Render the entries from the line containing "This screenshot has height=540, width=960." through the line containing "This screenshot has width=384, height=512." as a JSON list of strings, one string per line, with blank lines omitted.

#### [MATERIAL PROVIDED]
((

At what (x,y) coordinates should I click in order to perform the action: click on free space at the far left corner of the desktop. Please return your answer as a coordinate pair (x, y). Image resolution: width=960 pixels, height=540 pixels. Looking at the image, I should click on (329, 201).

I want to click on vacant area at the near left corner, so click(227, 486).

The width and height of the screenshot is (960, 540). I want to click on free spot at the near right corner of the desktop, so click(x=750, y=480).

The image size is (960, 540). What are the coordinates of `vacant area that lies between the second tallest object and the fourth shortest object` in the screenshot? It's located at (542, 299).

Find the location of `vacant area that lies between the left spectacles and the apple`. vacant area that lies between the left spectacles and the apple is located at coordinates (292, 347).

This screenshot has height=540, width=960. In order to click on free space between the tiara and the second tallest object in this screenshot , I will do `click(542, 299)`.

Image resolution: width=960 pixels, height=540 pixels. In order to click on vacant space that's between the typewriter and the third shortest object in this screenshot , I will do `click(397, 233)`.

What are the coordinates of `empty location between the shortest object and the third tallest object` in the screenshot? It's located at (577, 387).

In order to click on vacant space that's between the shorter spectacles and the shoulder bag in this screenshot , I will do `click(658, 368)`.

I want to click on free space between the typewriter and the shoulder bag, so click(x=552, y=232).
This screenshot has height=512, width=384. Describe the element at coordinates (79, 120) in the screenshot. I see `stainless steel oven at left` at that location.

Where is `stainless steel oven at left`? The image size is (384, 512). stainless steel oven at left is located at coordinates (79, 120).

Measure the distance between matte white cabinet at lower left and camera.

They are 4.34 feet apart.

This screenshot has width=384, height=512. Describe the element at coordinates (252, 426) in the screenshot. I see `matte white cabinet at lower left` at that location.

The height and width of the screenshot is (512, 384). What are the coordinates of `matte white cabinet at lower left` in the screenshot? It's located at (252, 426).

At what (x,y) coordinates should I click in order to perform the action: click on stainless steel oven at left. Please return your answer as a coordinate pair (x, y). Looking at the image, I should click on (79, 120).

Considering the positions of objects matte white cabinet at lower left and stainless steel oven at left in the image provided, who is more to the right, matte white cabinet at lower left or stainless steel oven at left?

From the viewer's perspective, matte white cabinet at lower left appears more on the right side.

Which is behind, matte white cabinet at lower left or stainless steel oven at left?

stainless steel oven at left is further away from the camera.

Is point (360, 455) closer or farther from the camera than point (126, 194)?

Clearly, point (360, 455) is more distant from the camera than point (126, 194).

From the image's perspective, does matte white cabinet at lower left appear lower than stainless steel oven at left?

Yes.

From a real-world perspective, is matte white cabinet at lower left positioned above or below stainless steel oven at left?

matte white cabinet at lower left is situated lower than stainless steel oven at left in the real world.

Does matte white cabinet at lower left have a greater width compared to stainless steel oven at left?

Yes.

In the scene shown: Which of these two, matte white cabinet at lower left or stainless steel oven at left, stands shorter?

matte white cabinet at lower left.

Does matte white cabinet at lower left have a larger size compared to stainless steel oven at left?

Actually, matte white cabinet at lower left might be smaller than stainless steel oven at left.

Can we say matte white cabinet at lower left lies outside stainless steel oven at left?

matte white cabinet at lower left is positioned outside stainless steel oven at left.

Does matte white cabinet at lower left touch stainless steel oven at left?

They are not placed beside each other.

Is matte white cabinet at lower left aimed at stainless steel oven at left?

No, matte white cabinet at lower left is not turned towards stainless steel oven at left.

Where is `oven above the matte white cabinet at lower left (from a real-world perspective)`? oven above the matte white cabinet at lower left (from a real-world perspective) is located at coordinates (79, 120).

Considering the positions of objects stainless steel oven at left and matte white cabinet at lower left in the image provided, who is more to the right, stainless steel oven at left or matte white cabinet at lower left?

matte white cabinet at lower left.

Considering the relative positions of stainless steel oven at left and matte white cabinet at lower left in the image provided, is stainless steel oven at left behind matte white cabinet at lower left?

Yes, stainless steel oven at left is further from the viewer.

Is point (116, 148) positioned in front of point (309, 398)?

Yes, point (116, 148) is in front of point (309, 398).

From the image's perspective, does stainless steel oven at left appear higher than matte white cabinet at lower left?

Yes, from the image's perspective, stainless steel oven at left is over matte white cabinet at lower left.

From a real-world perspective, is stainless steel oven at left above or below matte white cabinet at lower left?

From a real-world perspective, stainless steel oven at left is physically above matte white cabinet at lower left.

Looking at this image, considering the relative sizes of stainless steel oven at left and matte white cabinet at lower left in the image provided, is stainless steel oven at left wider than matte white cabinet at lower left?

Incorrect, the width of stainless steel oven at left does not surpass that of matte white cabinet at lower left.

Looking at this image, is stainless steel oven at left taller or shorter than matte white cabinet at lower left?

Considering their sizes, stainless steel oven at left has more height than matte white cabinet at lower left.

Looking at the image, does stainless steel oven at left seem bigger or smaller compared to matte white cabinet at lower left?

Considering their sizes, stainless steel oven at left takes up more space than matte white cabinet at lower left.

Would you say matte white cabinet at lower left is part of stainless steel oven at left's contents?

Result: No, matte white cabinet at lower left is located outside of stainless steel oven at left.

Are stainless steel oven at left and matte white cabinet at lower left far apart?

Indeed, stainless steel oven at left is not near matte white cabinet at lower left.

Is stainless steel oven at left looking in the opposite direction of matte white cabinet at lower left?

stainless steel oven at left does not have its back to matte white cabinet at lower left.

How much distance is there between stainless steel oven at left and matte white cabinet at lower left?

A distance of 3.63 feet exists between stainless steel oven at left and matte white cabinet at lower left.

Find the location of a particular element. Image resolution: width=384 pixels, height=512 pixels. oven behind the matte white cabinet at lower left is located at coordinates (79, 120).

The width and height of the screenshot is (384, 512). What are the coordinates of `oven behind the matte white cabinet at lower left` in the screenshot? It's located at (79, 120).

))

#### [SOLUTION FOR THIS PROBLEM]
[
  "This screenshot has height=540, width=960. In order to click on free space between the tiara and the second tallest object in this screenshot , I will do `click(542, 299)`.",
  "Image resolution: width=960 pixels, height=540 pixels. In order to click on vacant space that's between the typewriter and the third shortest object in this screenshot , I will do `click(397, 233)`.",
  "What are the coordinates of `empty location between the shortest object and the third tallest object` in the screenshot? It's located at (577, 387).",
  "In order to click on vacant space that's between the shorter spectacles and the shoulder bag in this screenshot , I will do `click(658, 368)`.",
  "I want to click on free space between the typewriter and the shoulder bag, so click(x=552, y=232).",
  "This screenshot has height=512, width=384. Describe the element at coordinates (79, 120) in the screenshot. I see `stainless steel oven at left` at that location.",
  "Where is `stainless steel oven at left`? The image size is (384, 512). stainless steel oven at left is located at coordinates (79, 120).",
  "Measure the distance between matte white cabinet at lower left and camera.",
  "They are 4.34 feet apart.",
  "This screenshot has width=384, height=512. Describe the element at coordinates (252, 426) in the screenshot. I see `matte white cabinet at lower left` at that location."
]